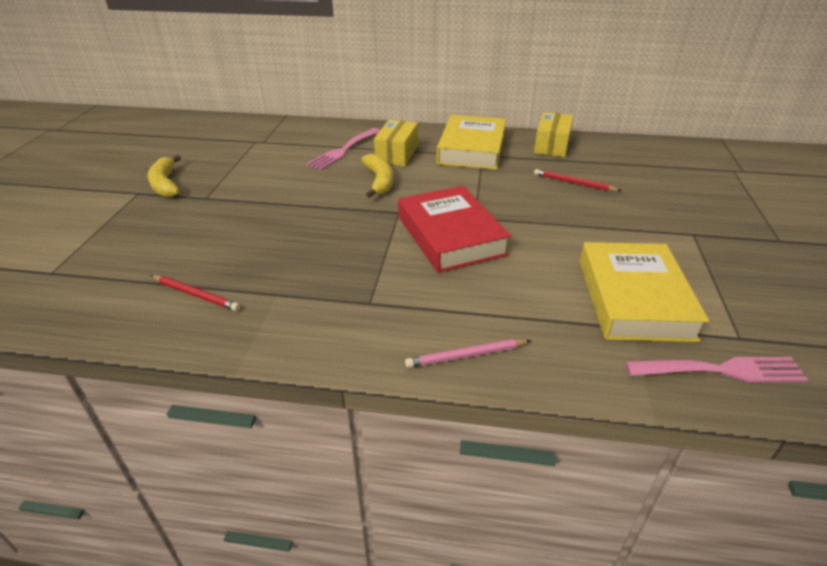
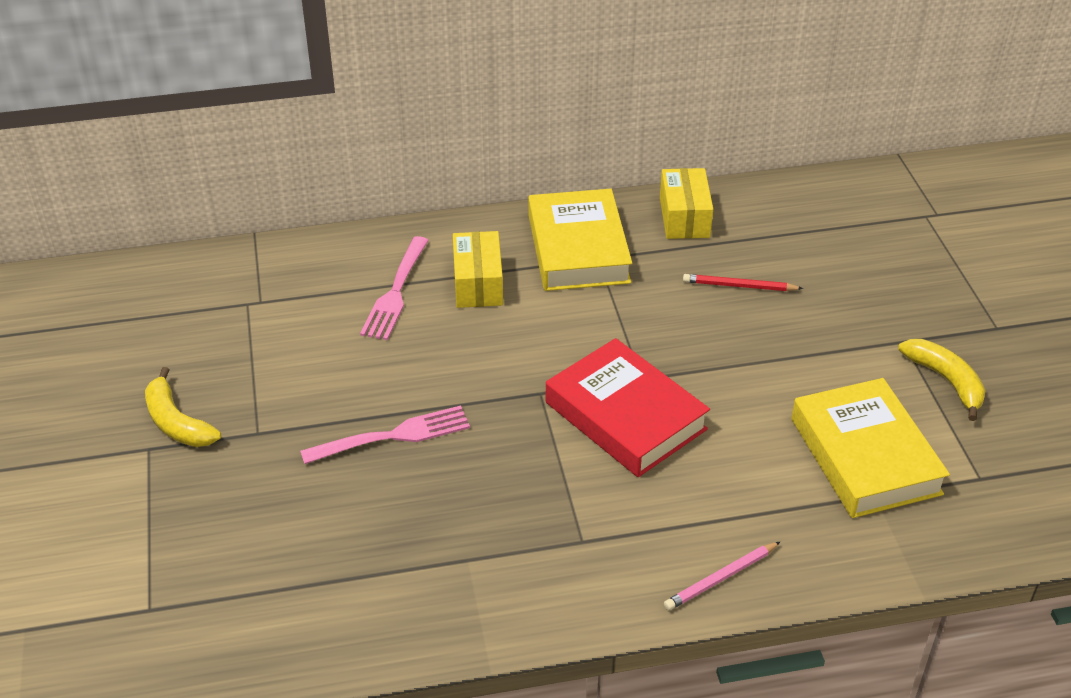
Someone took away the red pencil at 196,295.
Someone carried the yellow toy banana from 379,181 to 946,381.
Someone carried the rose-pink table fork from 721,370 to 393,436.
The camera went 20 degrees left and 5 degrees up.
------------------------------
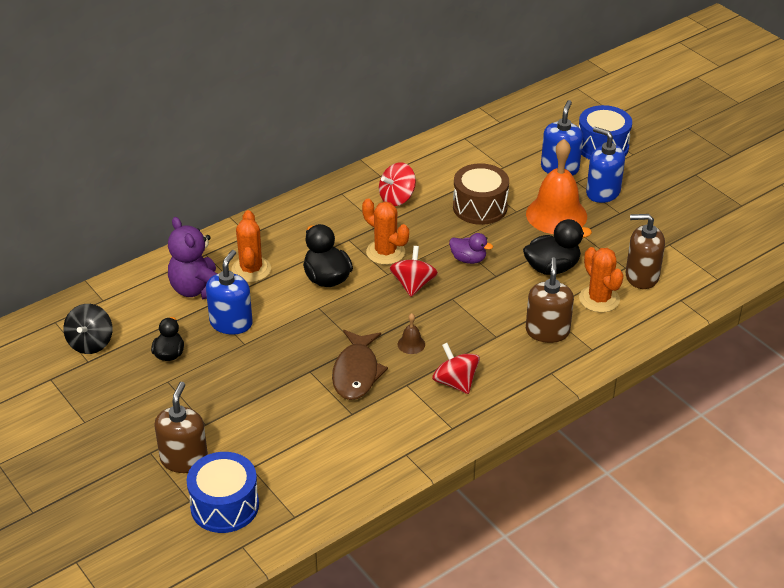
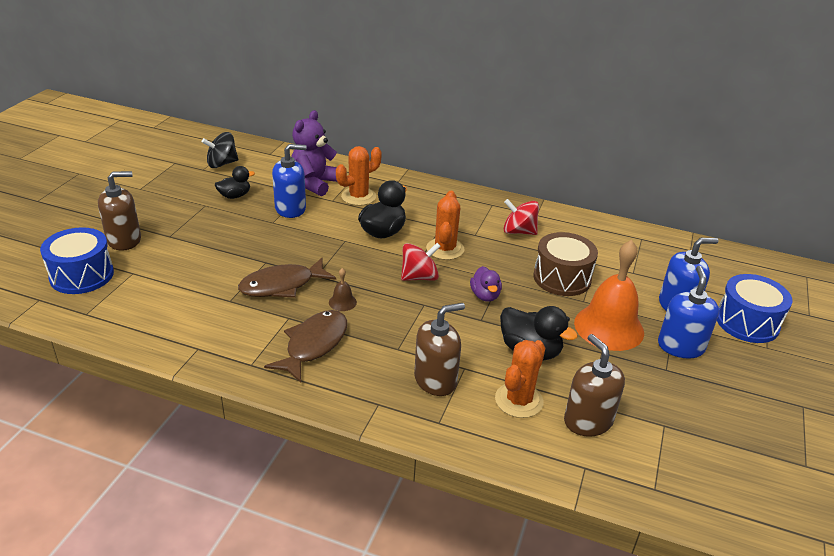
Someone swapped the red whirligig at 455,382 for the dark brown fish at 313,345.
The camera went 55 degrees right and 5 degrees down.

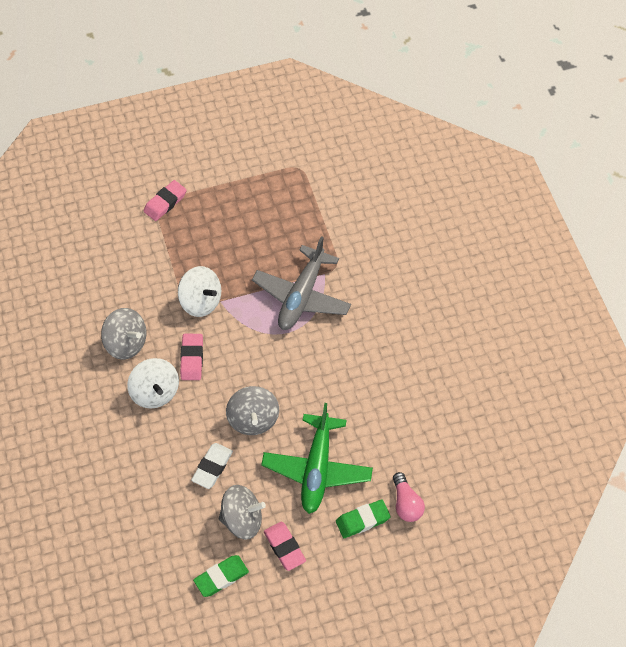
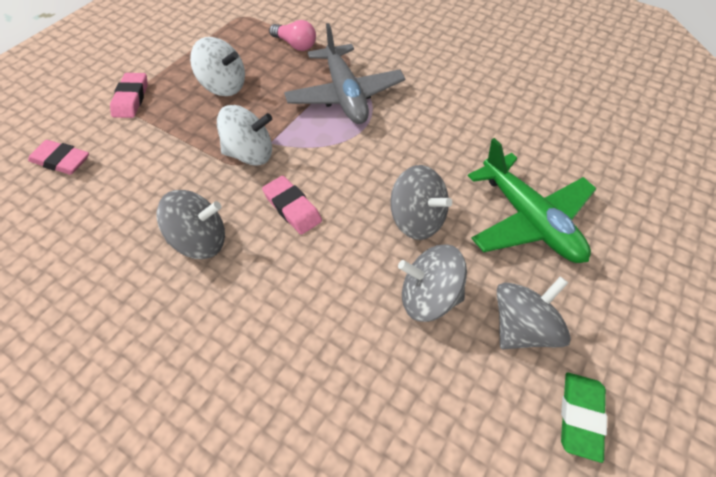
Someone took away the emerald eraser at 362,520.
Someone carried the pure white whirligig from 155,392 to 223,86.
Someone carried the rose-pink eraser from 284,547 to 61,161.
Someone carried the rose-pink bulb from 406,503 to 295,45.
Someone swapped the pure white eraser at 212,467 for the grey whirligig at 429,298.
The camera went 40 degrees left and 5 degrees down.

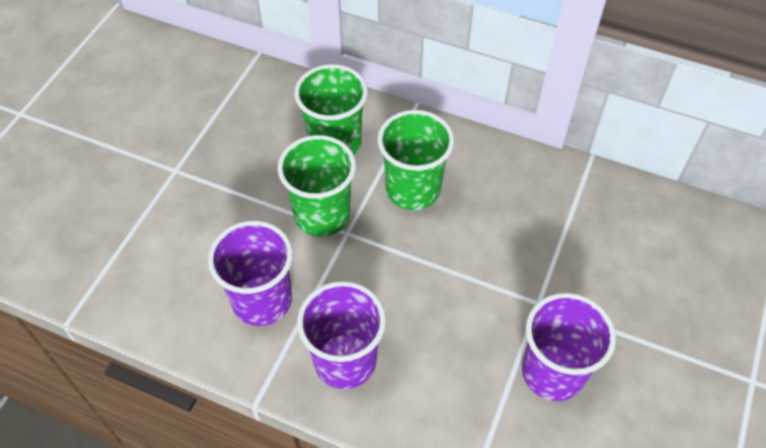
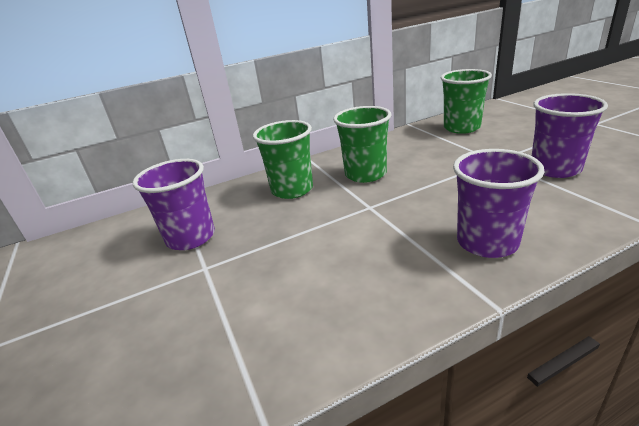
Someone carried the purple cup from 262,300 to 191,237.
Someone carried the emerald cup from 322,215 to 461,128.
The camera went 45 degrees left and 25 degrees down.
------------------------------
• Exercise instructions:
Go through the listing above and write out exactly the lines starting with the one holding "Someone carried the rose-pink table" and running through the one holding "The camera went 20", ends included, and no others.

• Solution for this problem:
Someone carried the rose-pink table fork from 721,370 to 393,436.
The camera went 20 degrees left and 5 degrees up.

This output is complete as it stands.